**What is needed**
Transcribe the entries that follow, every word as written, and drop the pictures.

Input data Block Start

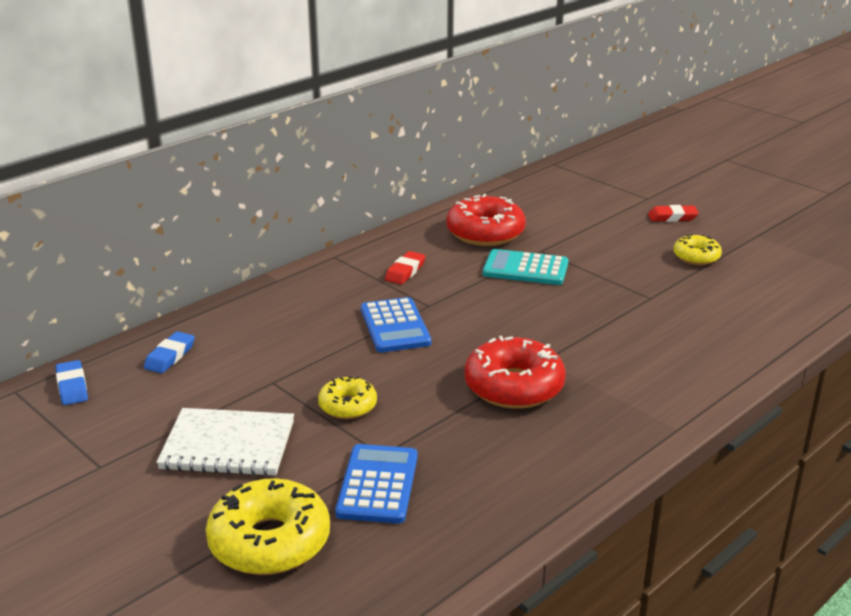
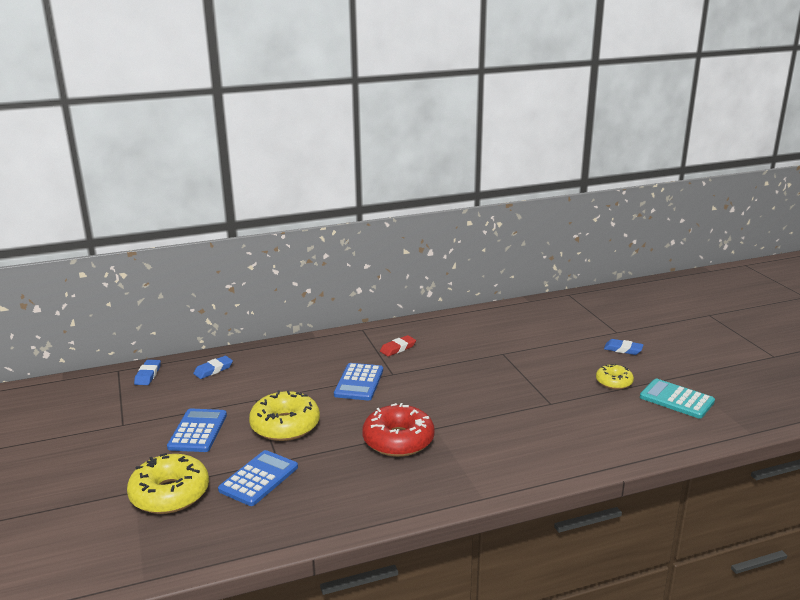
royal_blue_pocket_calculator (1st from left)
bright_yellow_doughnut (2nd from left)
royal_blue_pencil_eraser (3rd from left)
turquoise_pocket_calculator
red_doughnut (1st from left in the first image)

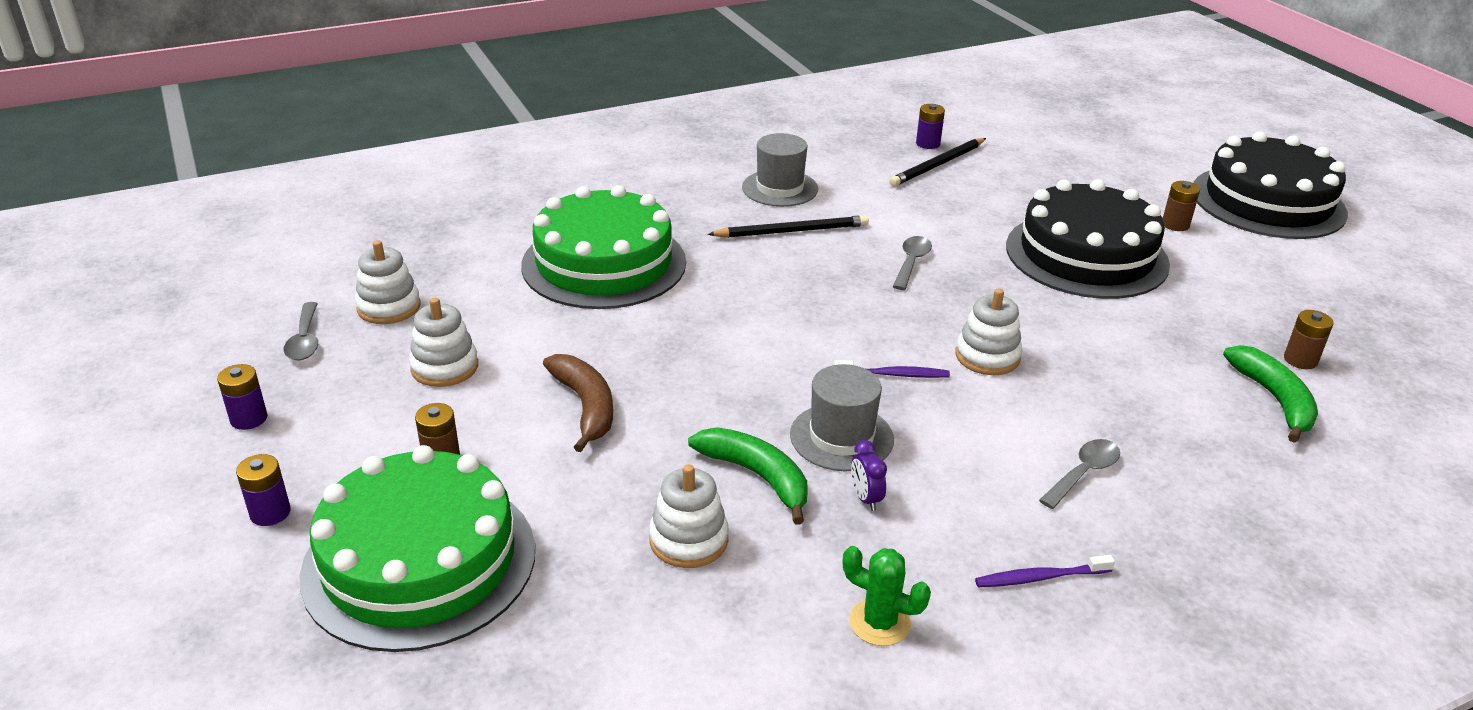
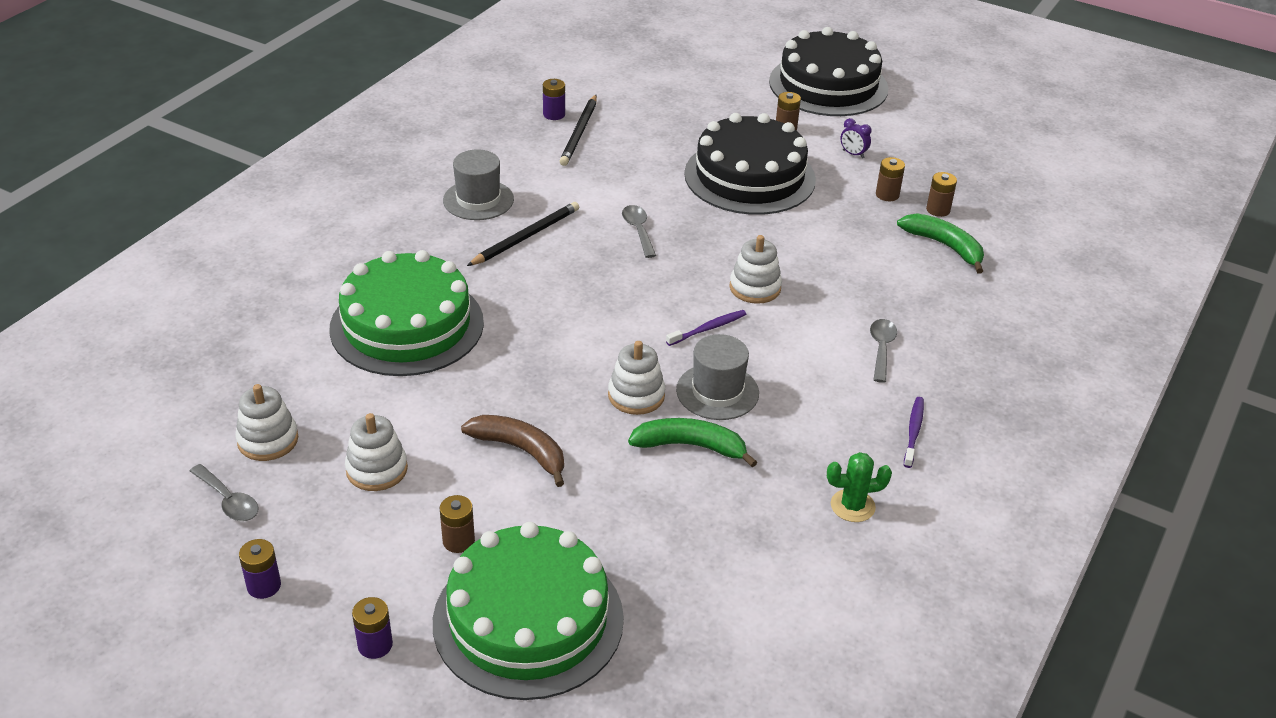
snow-white_stacking_rings (3rd from left)
violet_alarm_clock
brown_power_cell (3rd from left)
violet_tooth_brush (2nd from left)

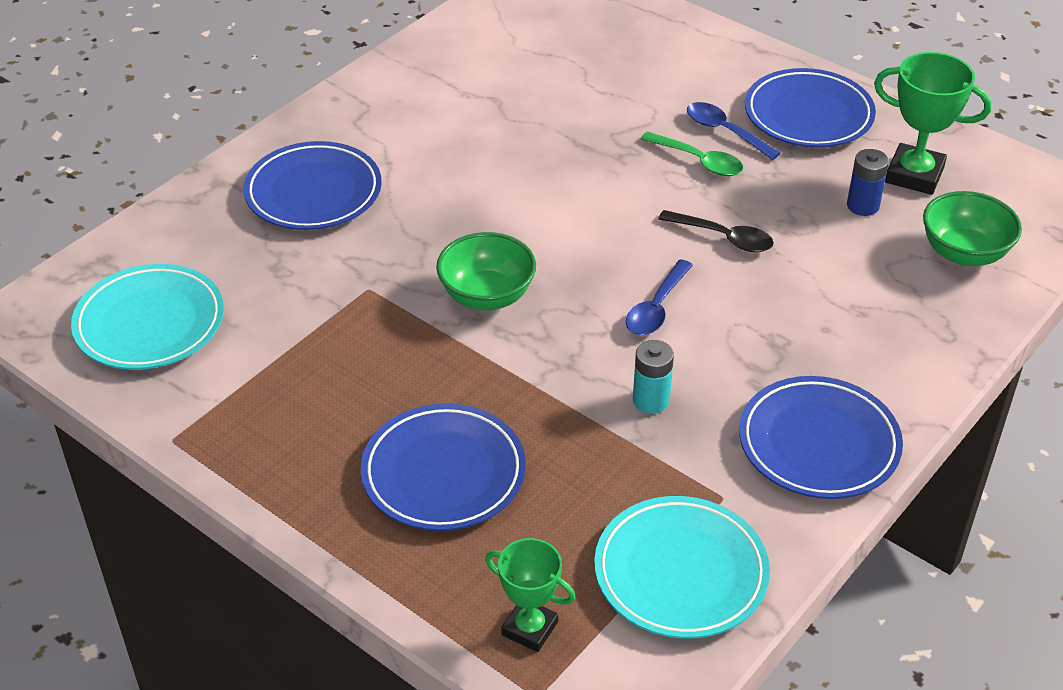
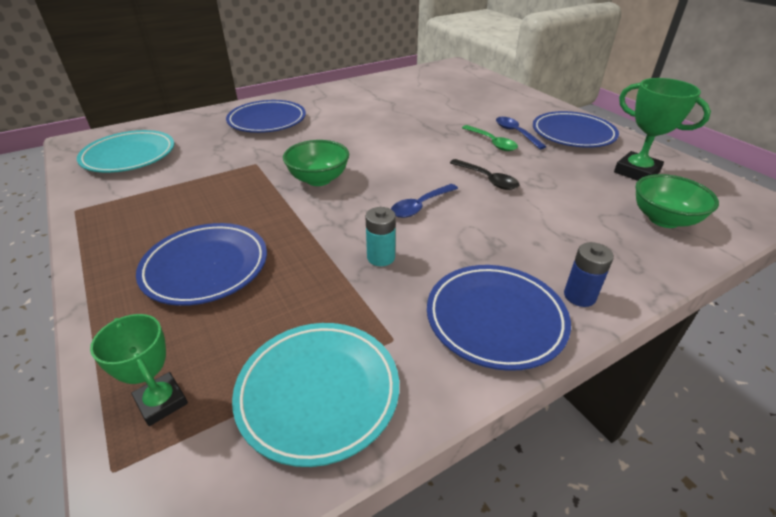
royal_blue_power_cell

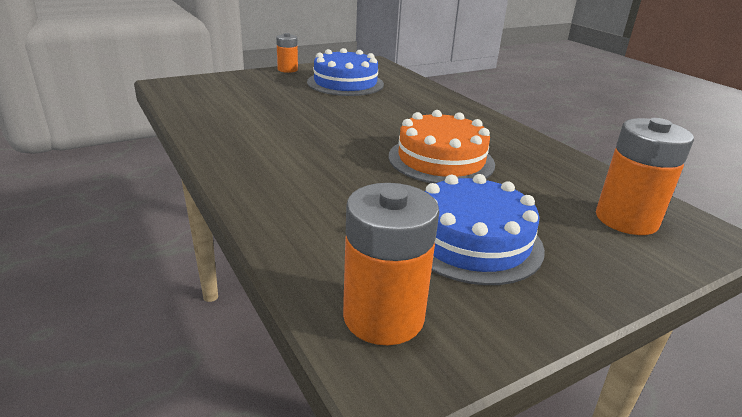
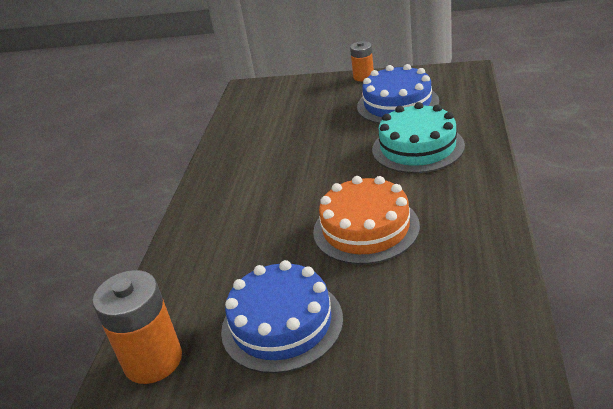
turquoise_gateau
orange-coloured_power_cell (3rd from left in the first image)

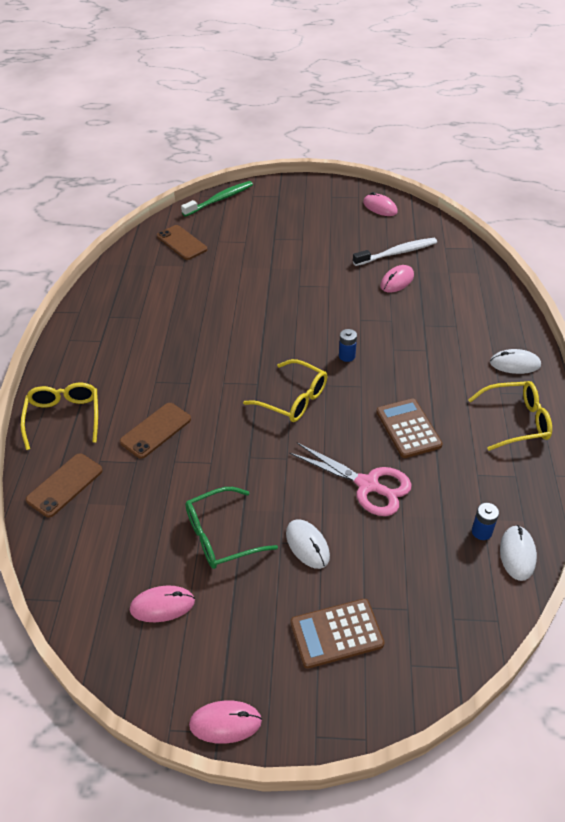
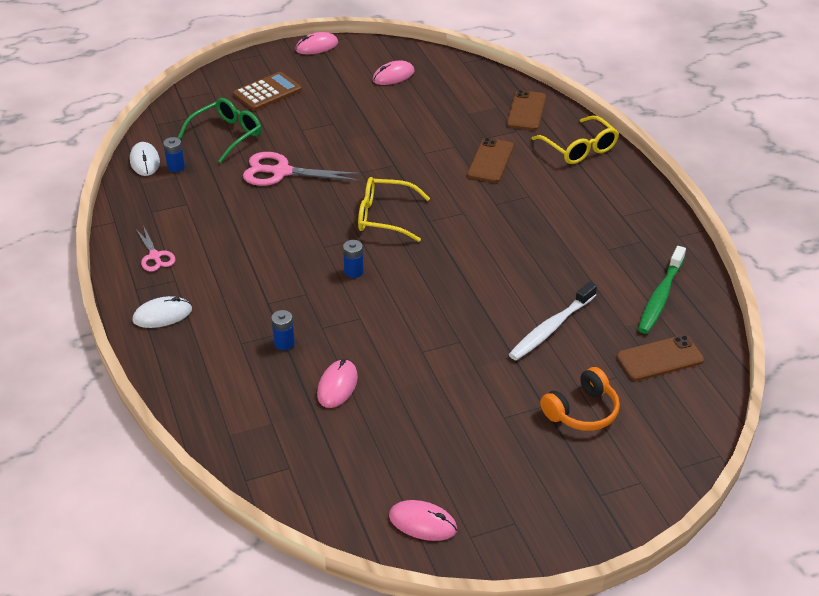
rose-pink_scissors (1st from left)
leaf-green_glasses
royal_blue_power_cell (2nd from left)
snow-white_tooth_brush
orange-coloured_headphones
brown_smartphone (3rd from left)
leaf-green_tooth_brush
snow-white_mouse (1st from left in the first image)
brown_pocket_calculator (2nd from left in the first image)

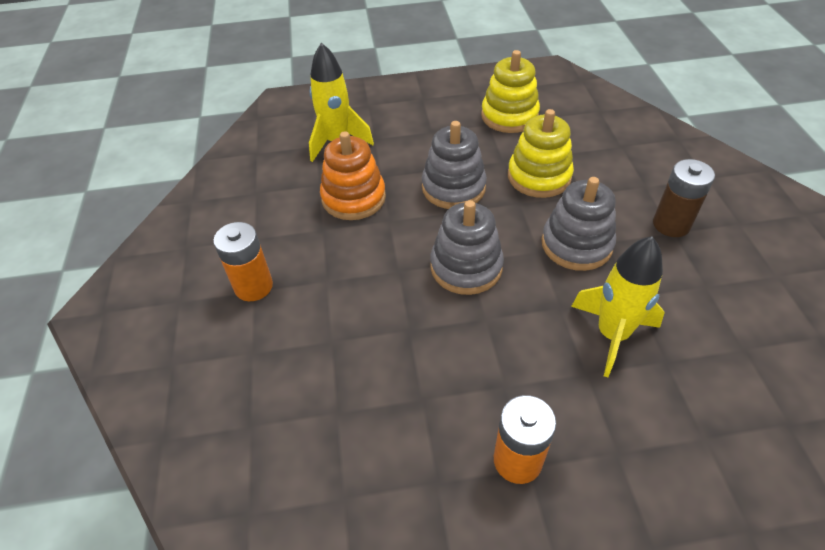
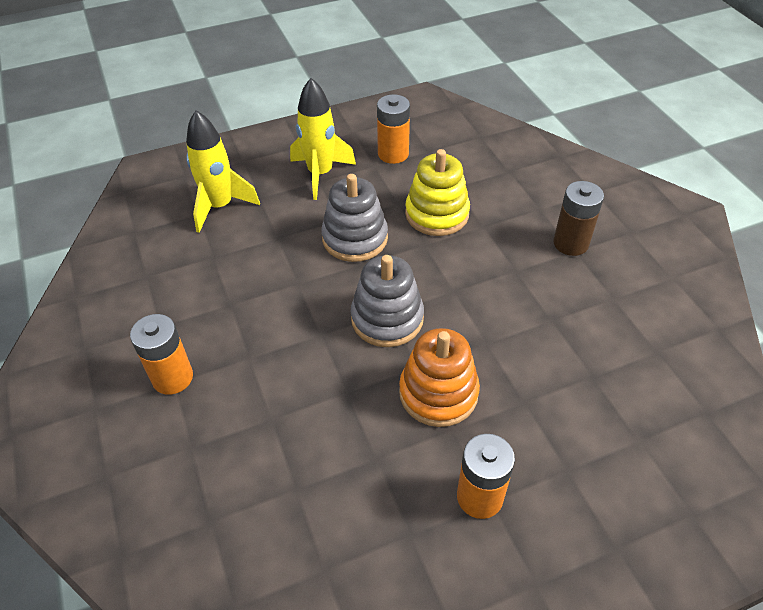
bright_yellow_rocket (2nd from left)
orange-coloured_power_cell (2nd from left)
orange-coloured_stacking_rings
grey_stacking_rings (3rd from left in the first image)

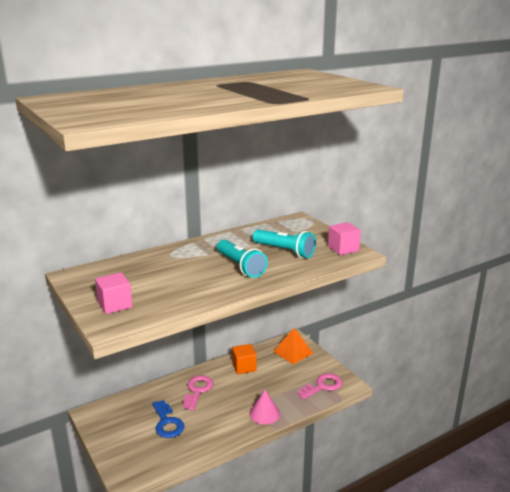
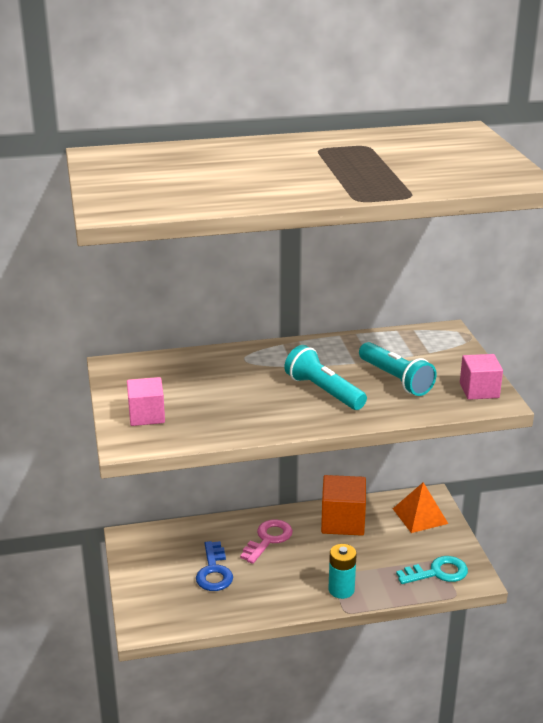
turquoise_flashlight (1st from left)
orange-coloured_cube
turquoise_power_cell
turquoise_door_key

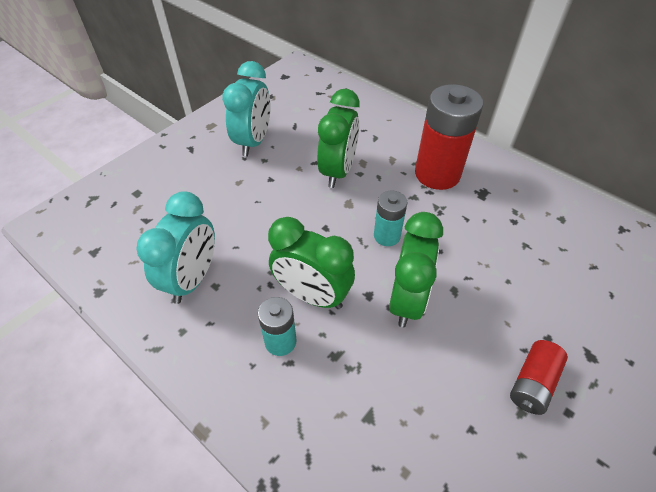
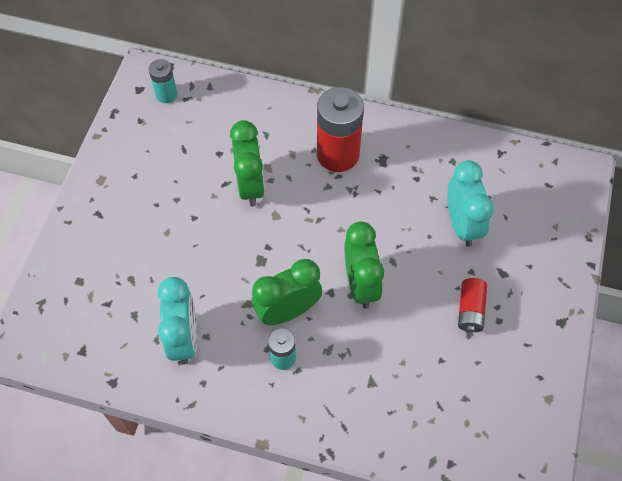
turquoise_power_cell (1st from left)
leaf-green_alarm_clock (2nd from left)
turquoise_alarm_clock (2nd from left)

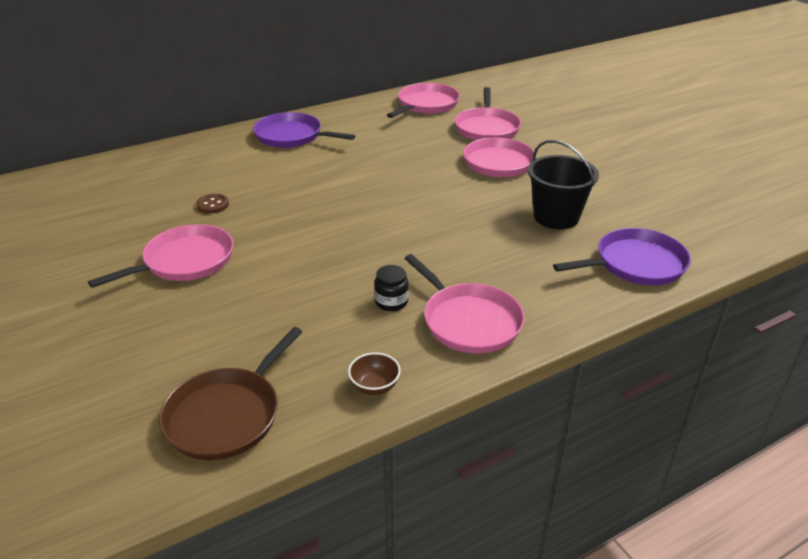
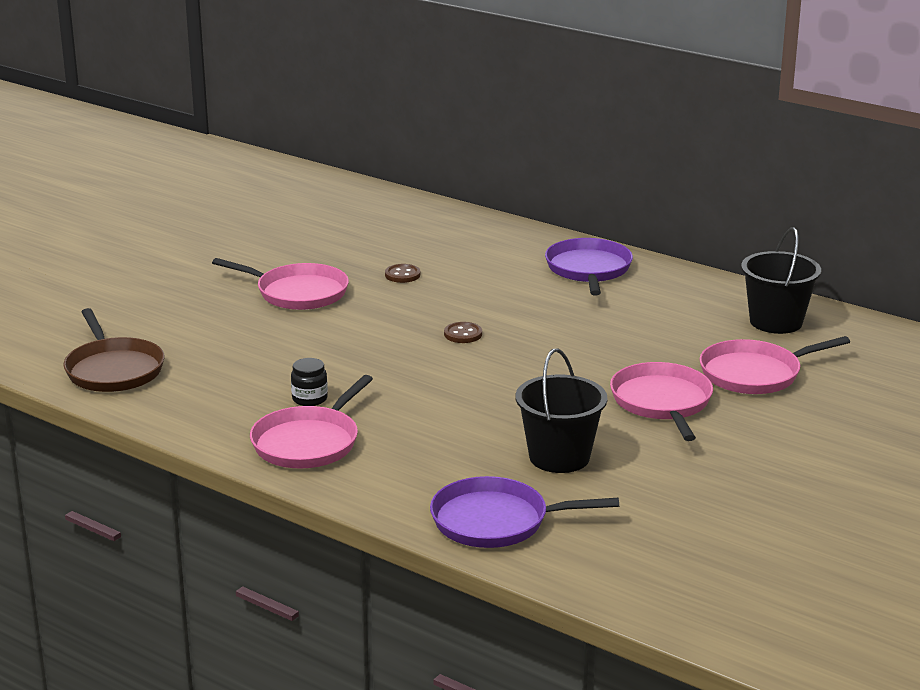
brown_frying_pan
violet_frying_pan (1st from left)
brown_button (2nd from left)
black_pail (2nd from left)
brown_serving_bowl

Input data Block End

**Reply to the task**
royal_blue_pocket_calculator (1st from left)
bright_yellow_doughnut (2nd from left)
royal_blue_pencil_eraser (3rd from left)
turquoise_pocket_calculator
red_doughnut (1st from left in the first image)

snow-white_stacking_rings (3rd from left)
violet_alarm_clock
brown_power_cell (3rd from left)
violet_tooth_brush (2nd from left)

royal_blue_power_cell

turquoise_gateau
orange-coloured_power_cell (3rd from left in the first image)

rose-pink_scissors (1st from left)
leaf-green_glasses
royal_blue_power_cell (2nd from left)
snow-white_tooth_brush
orange-coloured_headphones
brown_smartphone (3rd from left)
leaf-green_tooth_brush
snow-white_mouse (1st from left in the first image)
brown_pocket_calculator (2nd from left in the first image)

bright_yellow_rocket (2nd from left)
orange-coloured_power_cell (2nd from left)
orange-coloured_stacking_rings
grey_stacking_rings (3rd from left in the first image)

turquoise_flashlight (1st from left)
orange-coloured_cube
turquoise_power_cell
turquoise_door_key

turquoise_power_cell (1st from left)
leaf-green_alarm_clock (2nd from left)
turquoise_alarm_clock (2nd from left)

brown_frying_pan
violet_frying_pan (1st from left)
brown_button (2nd from left)
black_pail (2nd from left)
brown_serving_bowl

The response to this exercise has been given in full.